What is needed: Transcribe every entry word for word, but skip the images.

*** Supplied data

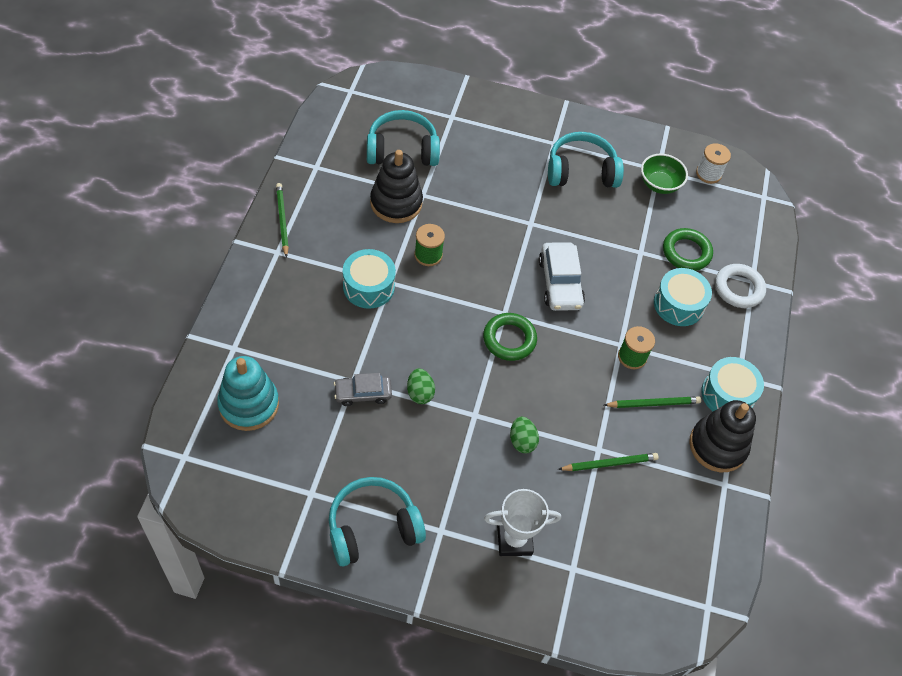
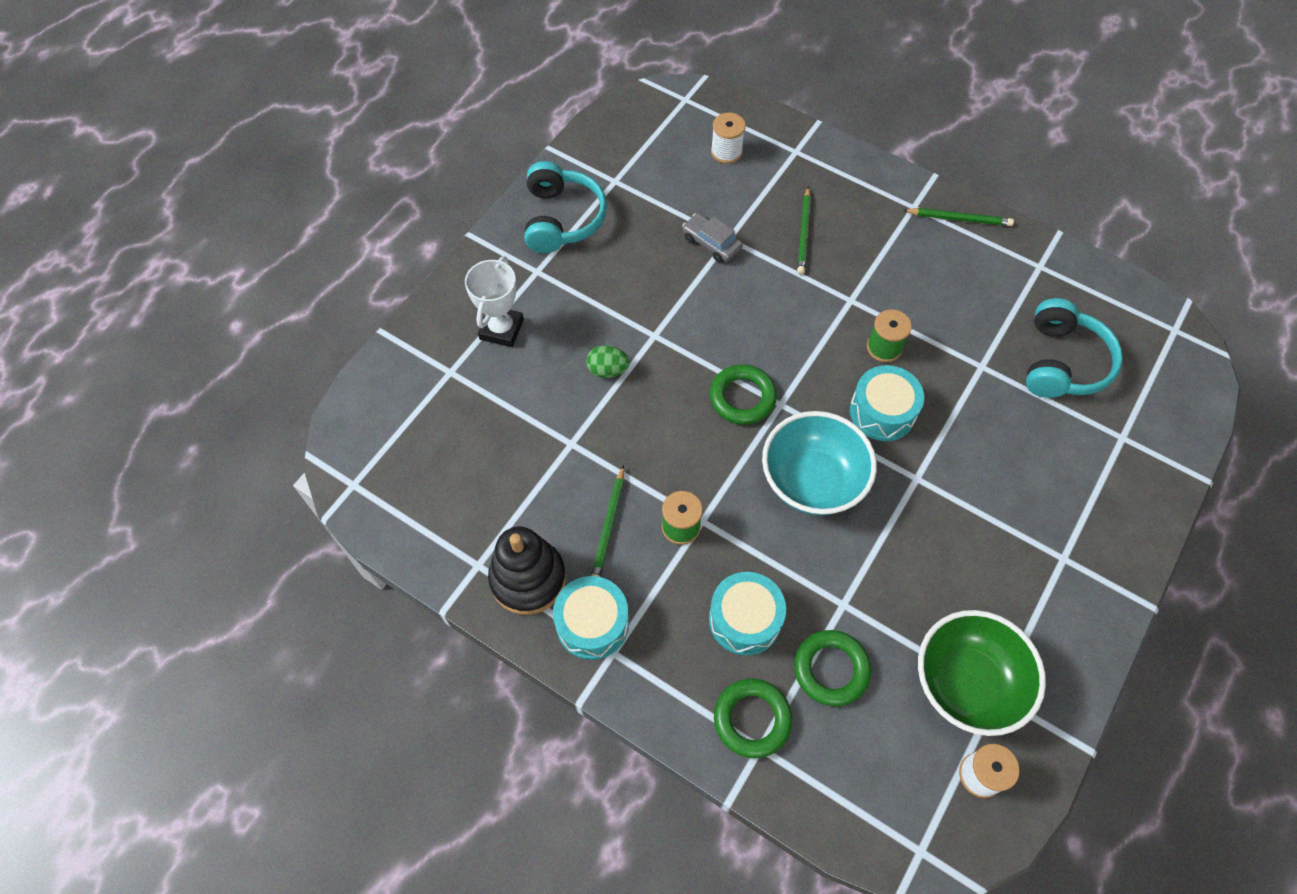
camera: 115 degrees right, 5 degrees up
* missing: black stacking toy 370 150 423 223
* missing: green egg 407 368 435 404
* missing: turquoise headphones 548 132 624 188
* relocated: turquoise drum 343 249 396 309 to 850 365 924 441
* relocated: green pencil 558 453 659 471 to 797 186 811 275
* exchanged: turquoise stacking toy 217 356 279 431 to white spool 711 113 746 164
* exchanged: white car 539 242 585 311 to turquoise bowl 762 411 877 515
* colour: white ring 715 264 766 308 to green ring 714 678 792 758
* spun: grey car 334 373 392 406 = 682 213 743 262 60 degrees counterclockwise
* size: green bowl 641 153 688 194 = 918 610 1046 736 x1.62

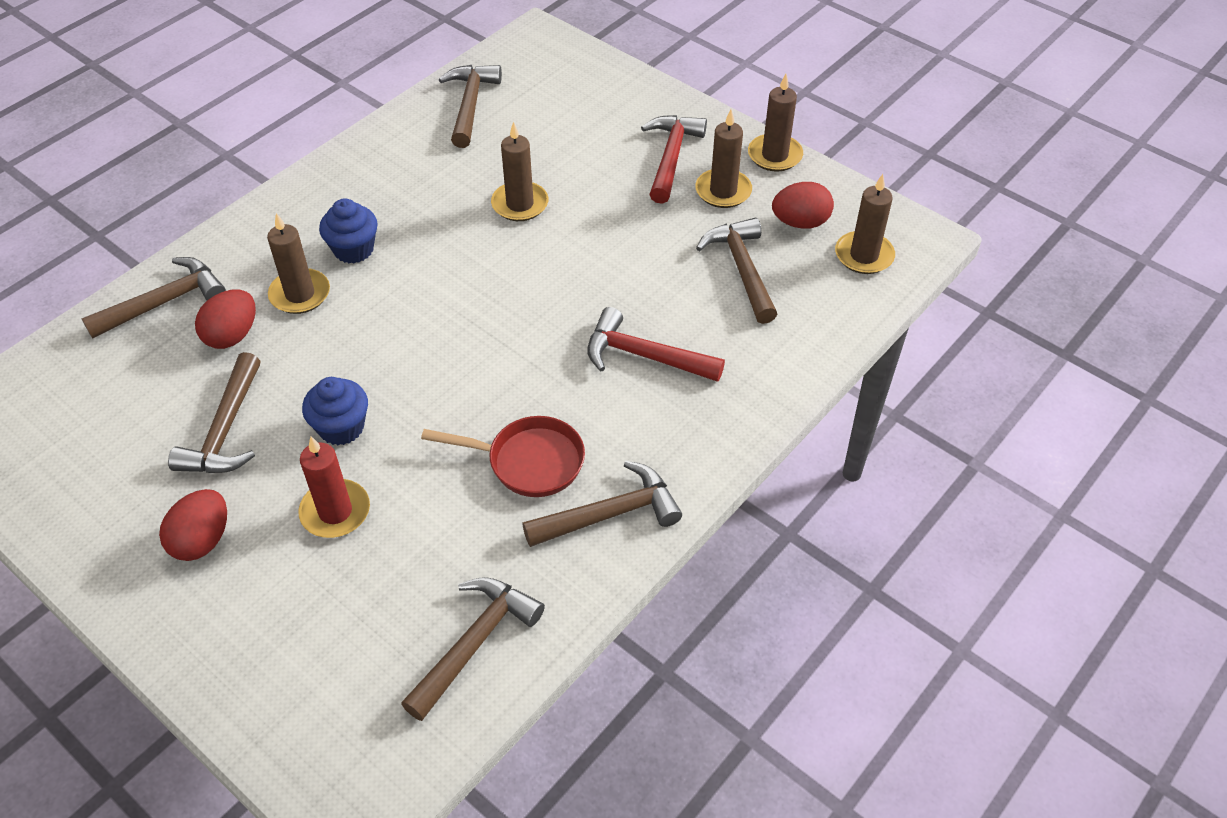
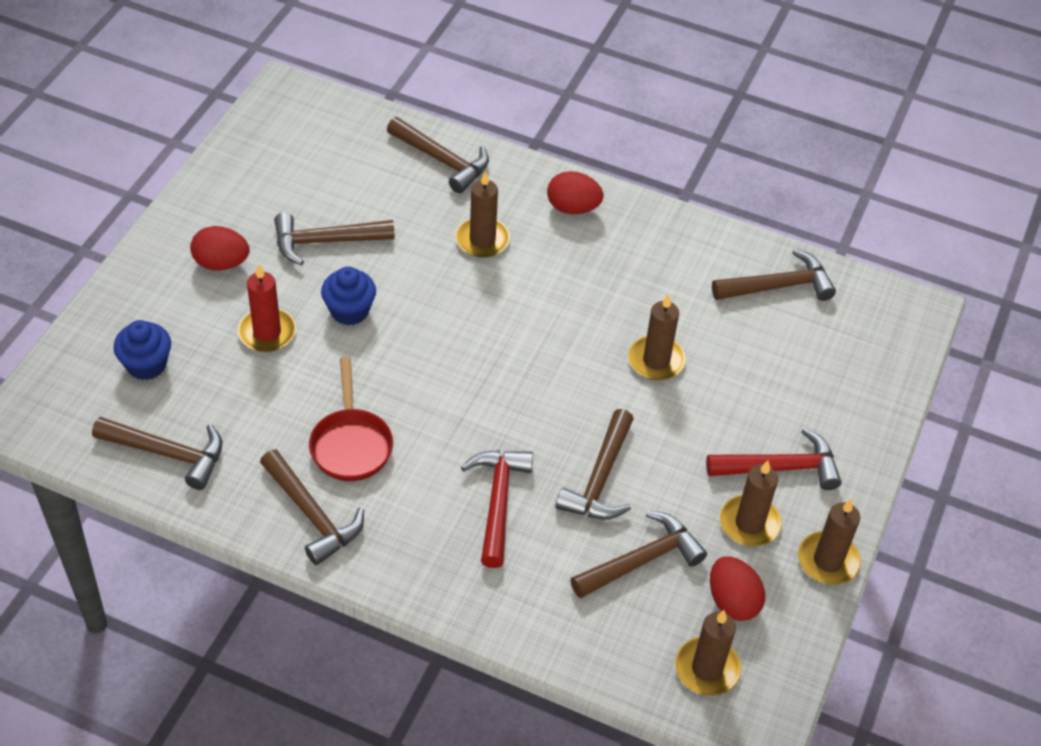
camera: 70 degrees right, 0 degrees up
* appeared: brown hammer 555 409 634 519
* relocated: red egg 195 289 256 349 to 547 171 603 214
* relocated: blue cupcake 319 199 378 263 to 114 320 171 380

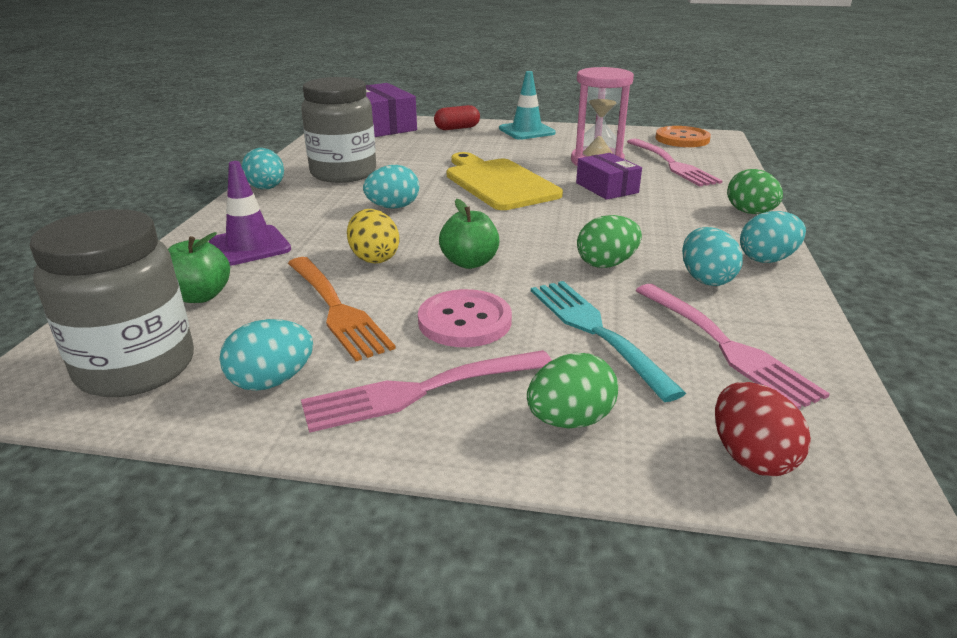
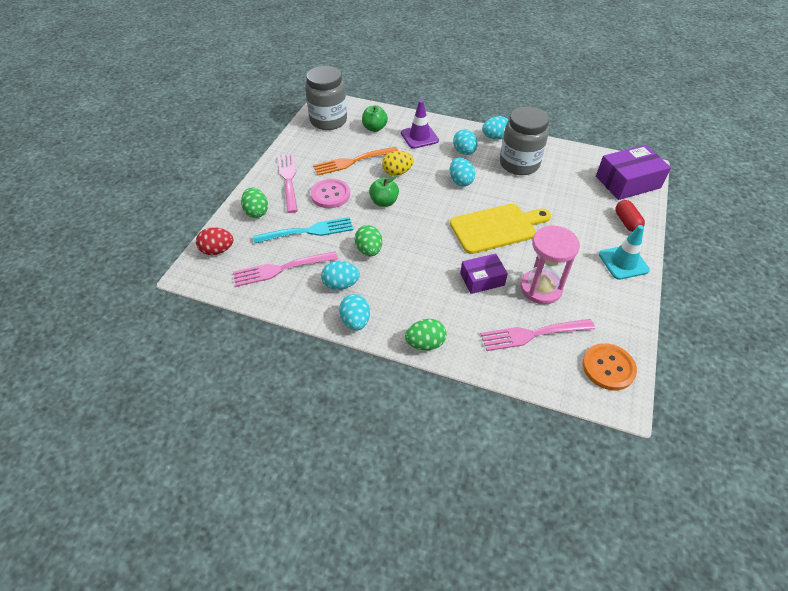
camera: 100 degrees right, 20 degrees up
* relocated: turquoise egg 220 319 313 391 to 453 129 478 155

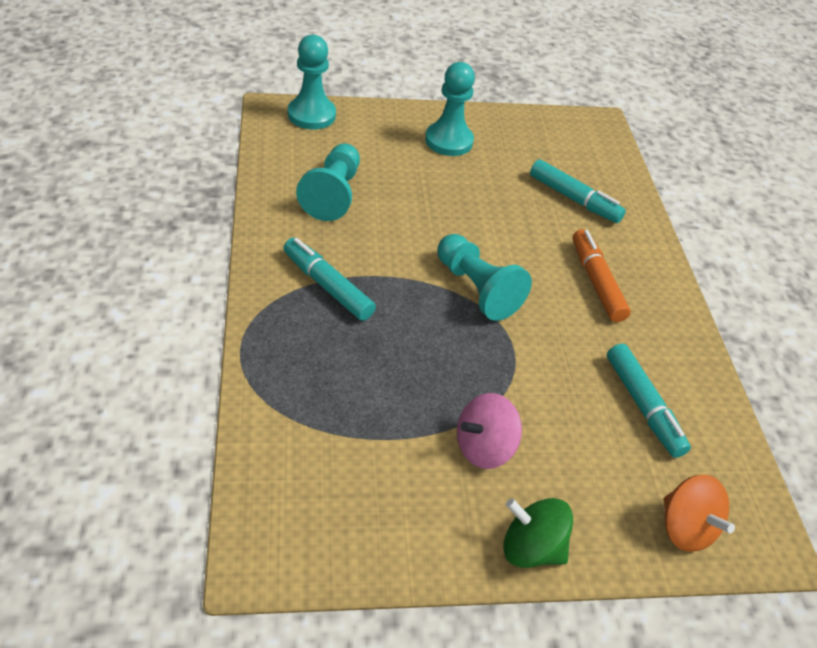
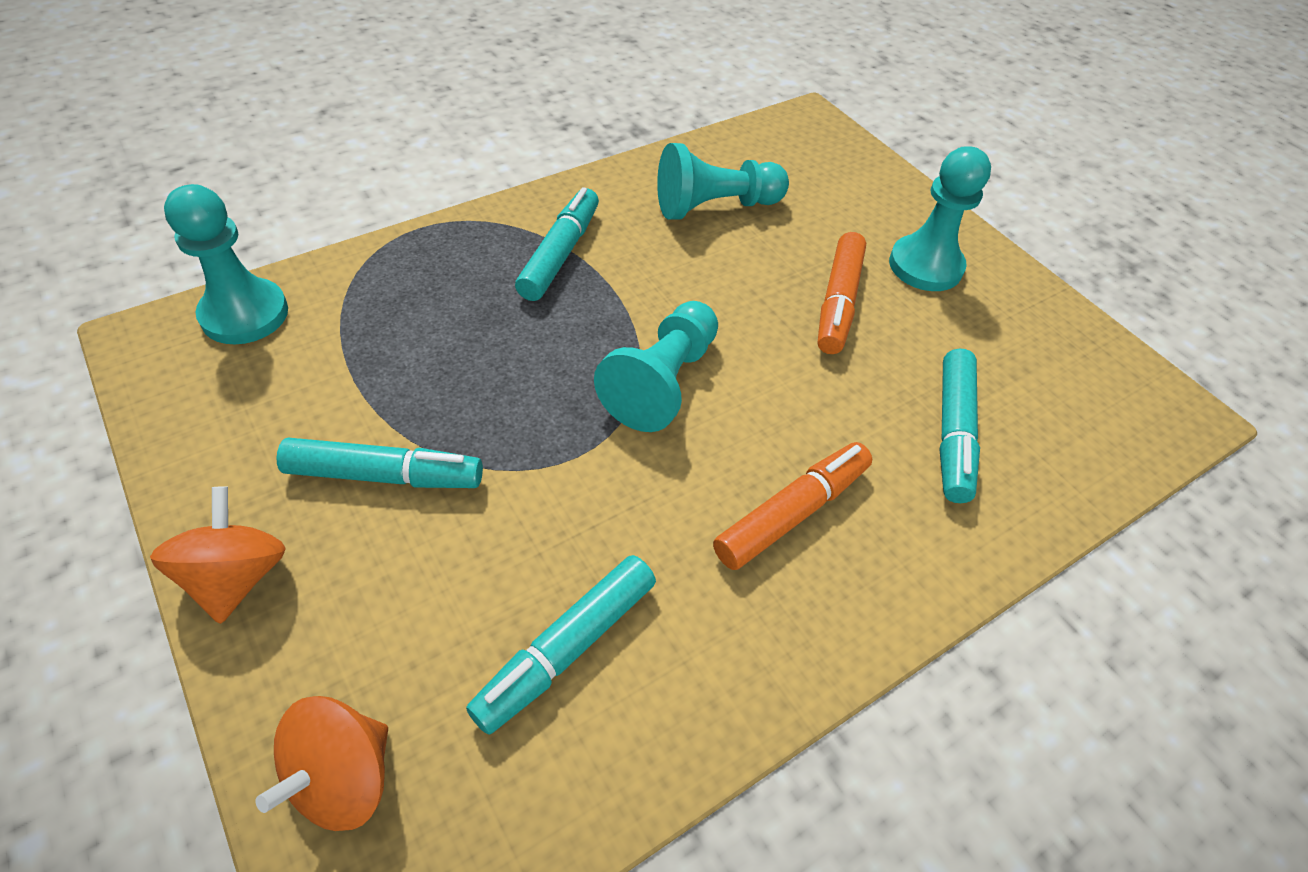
camera: 65 degrees right, 5 degrees up
* appeared: orange marker 818 232 866 354
* relocated: turquoise pawn 288 35 336 129 to 164 184 288 344
* exchanged: pink spinning top 457 393 522 469 to turquoise marker 276 438 483 488
* colour: green spinning top 503 498 573 568 to orange spinning top 150 486 286 624

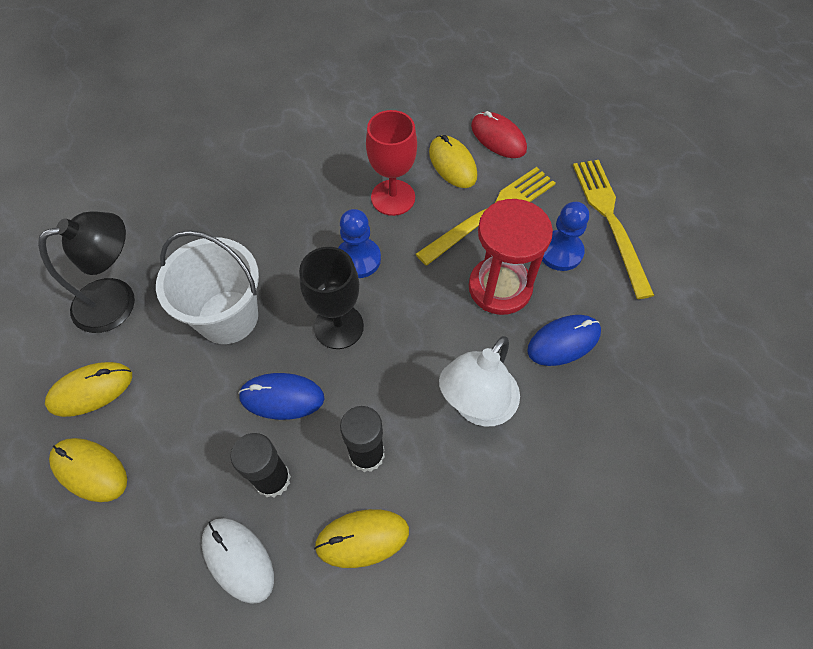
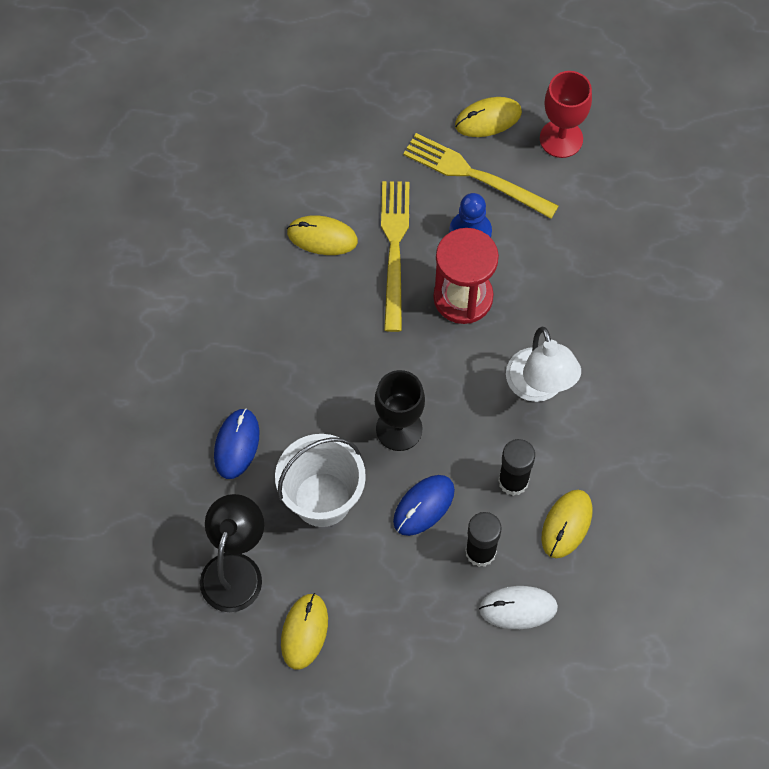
camera: 50 degrees left, 5 degrees up
* missing: blue pawn 338 209 381 278
* missing: red mouse 471 111 527 158
* relocated: yellow mouse 49 438 127 502 to 455 97 522 137
* relocated: red goblet 366 110 417 216 to 540 71 592 158
* relocated: blue mouse 527 315 601 366 to 214 408 260 479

******

Problem solution:
camera: 115 degrees right, 5 degrees up
* missing: black stacking toy 370 150 423 223
* missing: green egg 407 368 435 404
* missing: turquoise headphones 548 132 624 188
* relocated: turquoise drum 343 249 396 309 to 850 365 924 441
* relocated: green pencil 558 453 659 471 to 797 186 811 275
* exchanged: turquoise stacking toy 217 356 279 431 to white spool 711 113 746 164
* exchanged: white car 539 242 585 311 to turquoise bowl 762 411 877 515
* colour: white ring 715 264 766 308 to green ring 714 678 792 758
* spun: grey car 334 373 392 406 = 682 213 743 262 60 degrees counterclockwise
* size: green bowl 641 153 688 194 = 918 610 1046 736 x1.62

camera: 70 degrees right, 0 degrees up
* appeared: brown hammer 555 409 634 519
* relocated: red egg 195 289 256 349 to 547 171 603 214
* relocated: blue cupcake 319 199 378 263 to 114 320 171 380

camera: 100 degrees right, 20 degrees up
* relocated: turquoise egg 220 319 313 391 to 453 129 478 155

camera: 65 degrees right, 5 degrees up
* appeared: orange marker 818 232 866 354
* relocated: turquoise pawn 288 35 336 129 to 164 184 288 344
* exchanged: pink spinning top 457 393 522 469 to turquoise marker 276 438 483 488
* colour: green spinning top 503 498 573 568 to orange spinning top 150 486 286 624

camera: 50 degrees left, 5 degrees up
* missing: blue pawn 338 209 381 278
* missing: red mouse 471 111 527 158
* relocated: yellow mouse 49 438 127 502 to 455 97 522 137
* relocated: red goblet 366 110 417 216 to 540 71 592 158
* relocated: blue mouse 527 315 601 366 to 214 408 260 479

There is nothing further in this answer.